[Dataset excerpts]
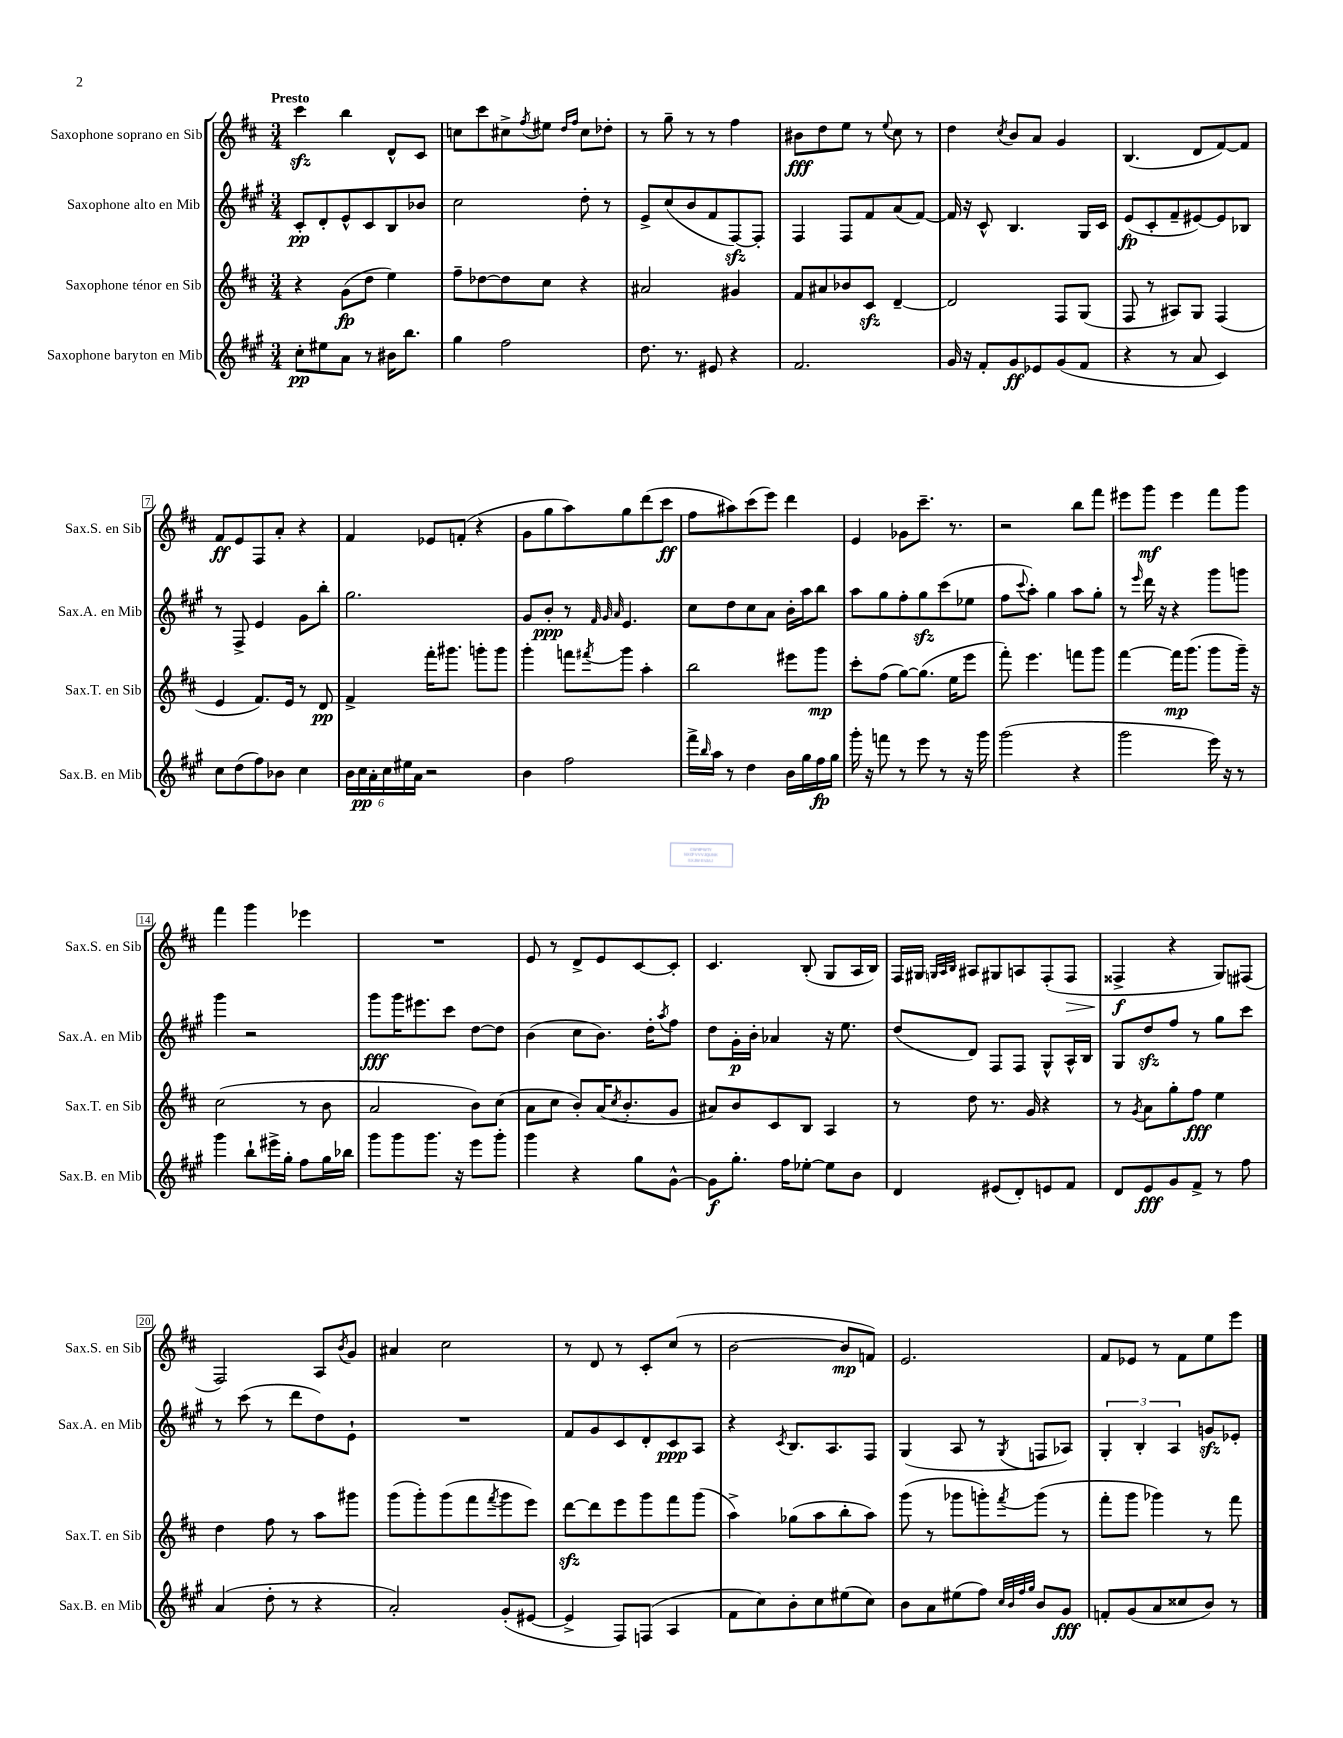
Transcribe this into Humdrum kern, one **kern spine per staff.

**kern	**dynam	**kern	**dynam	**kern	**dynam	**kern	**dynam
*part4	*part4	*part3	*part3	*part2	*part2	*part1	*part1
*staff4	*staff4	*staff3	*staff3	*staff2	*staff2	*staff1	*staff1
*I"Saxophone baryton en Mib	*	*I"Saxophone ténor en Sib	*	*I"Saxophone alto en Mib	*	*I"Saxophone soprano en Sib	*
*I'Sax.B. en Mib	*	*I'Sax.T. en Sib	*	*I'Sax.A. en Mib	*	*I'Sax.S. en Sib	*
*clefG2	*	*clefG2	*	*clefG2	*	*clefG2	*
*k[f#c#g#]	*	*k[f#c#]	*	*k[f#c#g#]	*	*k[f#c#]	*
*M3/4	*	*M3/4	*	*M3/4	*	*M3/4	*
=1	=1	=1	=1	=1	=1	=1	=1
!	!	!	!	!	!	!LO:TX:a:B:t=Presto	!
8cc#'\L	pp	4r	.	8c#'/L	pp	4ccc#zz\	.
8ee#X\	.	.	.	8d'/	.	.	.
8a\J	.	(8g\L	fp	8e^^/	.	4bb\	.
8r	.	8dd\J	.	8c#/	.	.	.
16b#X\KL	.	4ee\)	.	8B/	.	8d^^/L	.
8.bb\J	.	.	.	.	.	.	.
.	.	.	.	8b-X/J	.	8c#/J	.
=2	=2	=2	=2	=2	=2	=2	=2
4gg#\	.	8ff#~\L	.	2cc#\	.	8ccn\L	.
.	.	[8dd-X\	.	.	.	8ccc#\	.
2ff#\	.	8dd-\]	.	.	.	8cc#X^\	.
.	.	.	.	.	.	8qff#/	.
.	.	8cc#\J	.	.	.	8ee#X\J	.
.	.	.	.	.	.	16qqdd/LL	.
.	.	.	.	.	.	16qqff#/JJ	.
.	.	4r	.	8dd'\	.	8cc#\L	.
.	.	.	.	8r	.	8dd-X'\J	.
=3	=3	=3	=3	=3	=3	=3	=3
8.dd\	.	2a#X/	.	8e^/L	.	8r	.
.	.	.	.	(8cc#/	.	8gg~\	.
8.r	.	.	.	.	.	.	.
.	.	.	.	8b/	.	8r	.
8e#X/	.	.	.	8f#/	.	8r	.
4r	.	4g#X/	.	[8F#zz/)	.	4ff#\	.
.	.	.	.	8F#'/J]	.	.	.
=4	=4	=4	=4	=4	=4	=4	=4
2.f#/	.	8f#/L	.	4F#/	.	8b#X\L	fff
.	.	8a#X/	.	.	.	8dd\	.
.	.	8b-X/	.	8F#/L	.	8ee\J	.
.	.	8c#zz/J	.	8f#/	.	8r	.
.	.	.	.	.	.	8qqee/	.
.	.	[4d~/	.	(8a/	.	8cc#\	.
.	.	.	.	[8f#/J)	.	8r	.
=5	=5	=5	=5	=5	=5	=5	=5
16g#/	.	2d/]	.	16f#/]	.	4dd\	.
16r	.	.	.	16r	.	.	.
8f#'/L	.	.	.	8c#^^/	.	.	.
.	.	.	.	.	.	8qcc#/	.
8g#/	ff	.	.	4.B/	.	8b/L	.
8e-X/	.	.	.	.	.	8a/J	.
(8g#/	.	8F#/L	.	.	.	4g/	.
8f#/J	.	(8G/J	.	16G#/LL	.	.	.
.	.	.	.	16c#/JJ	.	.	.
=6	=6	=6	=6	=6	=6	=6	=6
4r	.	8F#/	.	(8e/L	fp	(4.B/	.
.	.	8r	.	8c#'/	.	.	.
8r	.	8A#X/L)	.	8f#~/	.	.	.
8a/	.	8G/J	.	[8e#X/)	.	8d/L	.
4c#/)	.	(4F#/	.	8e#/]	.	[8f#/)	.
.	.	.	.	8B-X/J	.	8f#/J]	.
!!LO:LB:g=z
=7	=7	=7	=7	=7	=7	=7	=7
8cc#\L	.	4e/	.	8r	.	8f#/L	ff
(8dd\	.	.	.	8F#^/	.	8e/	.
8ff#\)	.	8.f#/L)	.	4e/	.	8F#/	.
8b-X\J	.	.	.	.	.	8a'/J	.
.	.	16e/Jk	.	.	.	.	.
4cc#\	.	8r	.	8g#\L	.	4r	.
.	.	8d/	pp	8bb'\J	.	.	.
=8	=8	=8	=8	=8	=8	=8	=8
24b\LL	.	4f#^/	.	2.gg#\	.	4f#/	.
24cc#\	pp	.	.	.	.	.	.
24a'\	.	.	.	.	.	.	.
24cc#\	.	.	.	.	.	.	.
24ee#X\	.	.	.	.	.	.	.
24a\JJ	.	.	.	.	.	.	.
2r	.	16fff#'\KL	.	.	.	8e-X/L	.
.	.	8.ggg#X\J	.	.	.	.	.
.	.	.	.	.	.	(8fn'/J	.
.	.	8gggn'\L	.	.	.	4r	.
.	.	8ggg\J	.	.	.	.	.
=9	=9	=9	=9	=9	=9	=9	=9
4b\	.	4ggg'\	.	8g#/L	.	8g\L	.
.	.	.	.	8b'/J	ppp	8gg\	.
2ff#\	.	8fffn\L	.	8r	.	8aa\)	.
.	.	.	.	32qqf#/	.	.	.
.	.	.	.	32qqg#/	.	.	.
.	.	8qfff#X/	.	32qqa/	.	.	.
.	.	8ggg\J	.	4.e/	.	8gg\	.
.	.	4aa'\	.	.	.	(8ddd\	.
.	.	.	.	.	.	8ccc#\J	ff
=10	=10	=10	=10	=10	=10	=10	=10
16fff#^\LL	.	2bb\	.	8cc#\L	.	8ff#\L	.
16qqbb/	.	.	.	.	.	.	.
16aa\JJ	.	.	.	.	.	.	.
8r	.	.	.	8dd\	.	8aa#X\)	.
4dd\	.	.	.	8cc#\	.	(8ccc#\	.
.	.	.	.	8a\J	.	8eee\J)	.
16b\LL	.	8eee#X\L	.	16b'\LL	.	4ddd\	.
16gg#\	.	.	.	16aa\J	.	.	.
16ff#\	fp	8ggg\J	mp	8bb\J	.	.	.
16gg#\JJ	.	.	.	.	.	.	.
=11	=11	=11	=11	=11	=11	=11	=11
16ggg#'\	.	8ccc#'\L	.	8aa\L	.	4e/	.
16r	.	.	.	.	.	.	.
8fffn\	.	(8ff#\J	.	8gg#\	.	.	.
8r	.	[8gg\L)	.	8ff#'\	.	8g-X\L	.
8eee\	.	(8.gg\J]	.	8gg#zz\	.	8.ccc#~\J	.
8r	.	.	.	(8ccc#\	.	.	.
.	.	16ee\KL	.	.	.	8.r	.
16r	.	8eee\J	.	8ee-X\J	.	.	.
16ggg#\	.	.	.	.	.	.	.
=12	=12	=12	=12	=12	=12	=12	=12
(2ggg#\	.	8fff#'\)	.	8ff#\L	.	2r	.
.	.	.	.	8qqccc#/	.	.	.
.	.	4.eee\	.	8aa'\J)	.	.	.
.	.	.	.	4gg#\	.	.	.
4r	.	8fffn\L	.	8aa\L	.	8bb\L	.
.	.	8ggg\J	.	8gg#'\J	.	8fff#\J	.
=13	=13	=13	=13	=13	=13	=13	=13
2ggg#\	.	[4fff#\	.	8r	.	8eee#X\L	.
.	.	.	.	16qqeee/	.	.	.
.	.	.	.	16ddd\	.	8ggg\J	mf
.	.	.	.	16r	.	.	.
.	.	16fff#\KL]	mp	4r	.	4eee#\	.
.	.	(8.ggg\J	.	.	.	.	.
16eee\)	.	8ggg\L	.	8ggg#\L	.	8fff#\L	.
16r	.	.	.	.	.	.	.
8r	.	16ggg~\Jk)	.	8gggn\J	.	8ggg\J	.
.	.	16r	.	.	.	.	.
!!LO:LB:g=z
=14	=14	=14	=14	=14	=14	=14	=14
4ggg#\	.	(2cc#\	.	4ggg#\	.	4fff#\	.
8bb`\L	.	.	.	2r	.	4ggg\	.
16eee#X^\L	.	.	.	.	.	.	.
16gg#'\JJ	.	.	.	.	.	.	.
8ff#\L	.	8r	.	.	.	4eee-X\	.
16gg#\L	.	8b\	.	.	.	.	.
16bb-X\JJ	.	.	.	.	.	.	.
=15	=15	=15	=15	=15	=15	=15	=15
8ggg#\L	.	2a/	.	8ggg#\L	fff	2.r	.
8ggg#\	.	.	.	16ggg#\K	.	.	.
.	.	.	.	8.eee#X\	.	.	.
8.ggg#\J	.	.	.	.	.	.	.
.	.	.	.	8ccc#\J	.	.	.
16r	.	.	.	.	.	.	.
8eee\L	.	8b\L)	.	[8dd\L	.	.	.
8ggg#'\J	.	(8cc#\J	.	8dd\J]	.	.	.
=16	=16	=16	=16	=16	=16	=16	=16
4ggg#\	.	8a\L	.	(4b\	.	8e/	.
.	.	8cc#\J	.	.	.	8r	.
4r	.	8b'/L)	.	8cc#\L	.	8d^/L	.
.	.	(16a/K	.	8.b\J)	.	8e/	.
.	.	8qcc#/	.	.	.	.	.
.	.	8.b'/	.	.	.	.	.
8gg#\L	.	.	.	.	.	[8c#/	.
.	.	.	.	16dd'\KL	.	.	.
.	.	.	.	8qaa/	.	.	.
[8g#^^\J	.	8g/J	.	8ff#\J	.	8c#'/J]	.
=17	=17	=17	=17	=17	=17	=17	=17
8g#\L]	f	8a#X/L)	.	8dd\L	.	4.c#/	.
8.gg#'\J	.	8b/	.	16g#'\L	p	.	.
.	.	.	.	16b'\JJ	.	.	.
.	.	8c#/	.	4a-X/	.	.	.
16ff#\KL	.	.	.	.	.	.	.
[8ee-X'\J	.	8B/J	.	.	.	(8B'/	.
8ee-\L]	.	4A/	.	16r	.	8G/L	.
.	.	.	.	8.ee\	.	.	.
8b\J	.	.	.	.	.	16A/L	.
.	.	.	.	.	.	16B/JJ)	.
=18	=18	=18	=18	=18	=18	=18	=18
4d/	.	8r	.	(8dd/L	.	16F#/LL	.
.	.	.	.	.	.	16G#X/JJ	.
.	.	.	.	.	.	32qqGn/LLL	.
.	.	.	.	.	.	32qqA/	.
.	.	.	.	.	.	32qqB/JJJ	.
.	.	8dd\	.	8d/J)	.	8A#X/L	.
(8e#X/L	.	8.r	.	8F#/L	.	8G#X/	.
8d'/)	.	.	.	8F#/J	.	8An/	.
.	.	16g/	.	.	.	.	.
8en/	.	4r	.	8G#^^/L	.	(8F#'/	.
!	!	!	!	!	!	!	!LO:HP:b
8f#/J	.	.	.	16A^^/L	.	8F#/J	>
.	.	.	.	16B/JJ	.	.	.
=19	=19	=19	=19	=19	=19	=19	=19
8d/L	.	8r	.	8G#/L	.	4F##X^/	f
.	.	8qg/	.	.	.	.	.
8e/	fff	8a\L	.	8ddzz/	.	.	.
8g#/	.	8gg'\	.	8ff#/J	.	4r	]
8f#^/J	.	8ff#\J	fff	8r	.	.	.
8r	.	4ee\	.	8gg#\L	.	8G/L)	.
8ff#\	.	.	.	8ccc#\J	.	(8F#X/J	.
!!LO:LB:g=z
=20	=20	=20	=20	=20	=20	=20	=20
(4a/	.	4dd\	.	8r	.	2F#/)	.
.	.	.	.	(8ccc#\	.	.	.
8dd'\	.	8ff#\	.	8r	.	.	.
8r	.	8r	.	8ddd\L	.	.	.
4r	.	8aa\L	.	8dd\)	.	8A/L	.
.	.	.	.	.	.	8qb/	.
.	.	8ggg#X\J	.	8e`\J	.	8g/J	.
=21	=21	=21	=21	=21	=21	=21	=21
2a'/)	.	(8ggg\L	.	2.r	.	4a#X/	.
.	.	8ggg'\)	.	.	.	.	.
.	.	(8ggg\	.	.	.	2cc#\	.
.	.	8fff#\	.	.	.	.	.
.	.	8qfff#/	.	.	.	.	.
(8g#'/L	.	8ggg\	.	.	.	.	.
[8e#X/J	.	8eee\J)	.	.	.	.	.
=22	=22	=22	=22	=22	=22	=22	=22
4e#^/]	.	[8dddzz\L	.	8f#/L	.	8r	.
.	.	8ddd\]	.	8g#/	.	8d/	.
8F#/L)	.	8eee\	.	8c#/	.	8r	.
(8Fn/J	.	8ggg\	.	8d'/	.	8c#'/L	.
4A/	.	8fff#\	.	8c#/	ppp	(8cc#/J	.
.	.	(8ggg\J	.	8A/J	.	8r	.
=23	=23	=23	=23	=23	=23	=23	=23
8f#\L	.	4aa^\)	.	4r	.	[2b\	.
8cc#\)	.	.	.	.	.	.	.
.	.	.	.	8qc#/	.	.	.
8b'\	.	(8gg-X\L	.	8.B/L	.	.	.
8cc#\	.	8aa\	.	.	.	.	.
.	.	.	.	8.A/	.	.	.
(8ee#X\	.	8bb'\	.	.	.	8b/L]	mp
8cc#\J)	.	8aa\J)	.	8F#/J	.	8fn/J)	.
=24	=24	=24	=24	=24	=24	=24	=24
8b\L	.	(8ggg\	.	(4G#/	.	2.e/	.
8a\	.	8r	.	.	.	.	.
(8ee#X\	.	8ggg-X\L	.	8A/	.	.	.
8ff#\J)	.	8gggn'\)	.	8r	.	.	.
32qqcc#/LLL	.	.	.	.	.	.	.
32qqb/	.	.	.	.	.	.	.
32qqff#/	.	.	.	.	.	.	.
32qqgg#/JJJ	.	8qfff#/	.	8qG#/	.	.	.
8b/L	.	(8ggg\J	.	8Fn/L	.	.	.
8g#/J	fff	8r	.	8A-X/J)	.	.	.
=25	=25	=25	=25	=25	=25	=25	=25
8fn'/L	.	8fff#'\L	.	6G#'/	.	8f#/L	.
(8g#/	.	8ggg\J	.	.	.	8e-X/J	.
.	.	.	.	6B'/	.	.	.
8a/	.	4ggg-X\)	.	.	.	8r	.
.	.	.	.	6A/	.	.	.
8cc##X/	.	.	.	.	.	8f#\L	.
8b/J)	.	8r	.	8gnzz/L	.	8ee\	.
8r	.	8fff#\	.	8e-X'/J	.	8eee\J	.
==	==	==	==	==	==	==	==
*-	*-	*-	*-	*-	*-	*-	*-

> **Work to do**
Gather every line of the items above that contains the string "kern". Letter case matters.

> **Reply to the exercise**
Transcribe this into Humdrum kern, one **kern spine per staff.
**kern	**dynam	**kern	**dynam	**kern	**dynam	**kern	**dynam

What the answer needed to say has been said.